== MATERIAL FOR THIS TASK ==
---+---
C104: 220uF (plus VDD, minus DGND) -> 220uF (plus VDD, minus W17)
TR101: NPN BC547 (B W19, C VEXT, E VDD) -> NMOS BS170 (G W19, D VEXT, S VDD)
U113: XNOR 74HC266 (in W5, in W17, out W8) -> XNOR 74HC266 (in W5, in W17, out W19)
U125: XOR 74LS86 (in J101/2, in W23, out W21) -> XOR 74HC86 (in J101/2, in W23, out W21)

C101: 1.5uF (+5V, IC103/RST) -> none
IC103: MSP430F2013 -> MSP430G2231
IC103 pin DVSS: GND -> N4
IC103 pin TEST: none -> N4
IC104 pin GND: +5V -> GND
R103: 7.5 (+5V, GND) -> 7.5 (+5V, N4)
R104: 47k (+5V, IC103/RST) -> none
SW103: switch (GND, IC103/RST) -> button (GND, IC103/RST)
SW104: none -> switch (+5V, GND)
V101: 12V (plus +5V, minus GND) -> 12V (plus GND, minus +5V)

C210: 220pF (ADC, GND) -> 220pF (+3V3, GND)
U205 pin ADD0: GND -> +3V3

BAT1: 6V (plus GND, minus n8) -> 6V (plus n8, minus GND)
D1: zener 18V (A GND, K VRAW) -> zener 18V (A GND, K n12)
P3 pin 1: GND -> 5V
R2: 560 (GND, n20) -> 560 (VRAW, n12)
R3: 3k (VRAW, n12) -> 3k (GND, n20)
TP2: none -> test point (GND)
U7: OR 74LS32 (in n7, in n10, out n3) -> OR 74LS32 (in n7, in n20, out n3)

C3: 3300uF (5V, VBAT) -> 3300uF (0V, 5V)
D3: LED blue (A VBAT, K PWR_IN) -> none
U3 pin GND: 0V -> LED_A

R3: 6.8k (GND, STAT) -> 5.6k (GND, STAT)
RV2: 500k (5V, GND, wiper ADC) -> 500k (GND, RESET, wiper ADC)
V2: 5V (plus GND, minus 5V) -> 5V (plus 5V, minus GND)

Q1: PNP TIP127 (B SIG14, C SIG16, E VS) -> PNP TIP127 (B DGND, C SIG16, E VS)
---+---
== EXERCISE ==
Respond with the lines above, from the one that holds "R104: 47k (+5V, IC103/RST) -> none" to the end of the listing, each repeated exactly, and with no other material.

== PROBLEM SOLUTION ==
R104: 47k (+5V, IC103/RST) -> none
SW103: switch (GND, IC103/RST) -> button (GND, IC103/RST)
SW104: none -> switch (+5V, GND)
V101: 12V (plus +5V, minus GND) -> 12V (plus GND, minus +5V)

C210: 220pF (ADC, GND) -> 220pF (+3V3, GND)
U205 pin ADD0: GND -> +3V3

BAT1: 6V (plus GND, minus n8) -> 6V (plus n8, minus GND)
D1: zener 18V (A GND, K VRAW) -> zener 18V (A GND, K n12)
P3 pin 1: GND -> 5V
R2: 560 (GND, n20) -> 560 (VRAW, n12)
R3: 3k (VRAW, n12) -> 3k (GND, n20)
TP2: none -> test point (GND)
U7: OR 74LS32 (in n7, in n10, out n3) -> OR 74LS32 (in n7, in n20, out n3)

C3: 3300uF (5V, VBAT) -> 3300uF (0V, 5V)
D3: LED blue (A VBAT, K PWR_IN) -> none
U3 pin GND: 0V -> LED_A

R3: 6.8k (GND, STAT) -> 5.6k (GND, STAT)
RV2: 500k (5V, GND, wiper ADC) -> 500k (GND, RESET, wiper ADC)
V2: 5V (plus GND, minus 5V) -> 5V (plus 5V, minus GND)

Q1: PNP TIP127 (B SIG14, C SIG16, E VS) -> PNP TIP127 (B DGND, C SIG16, E VS)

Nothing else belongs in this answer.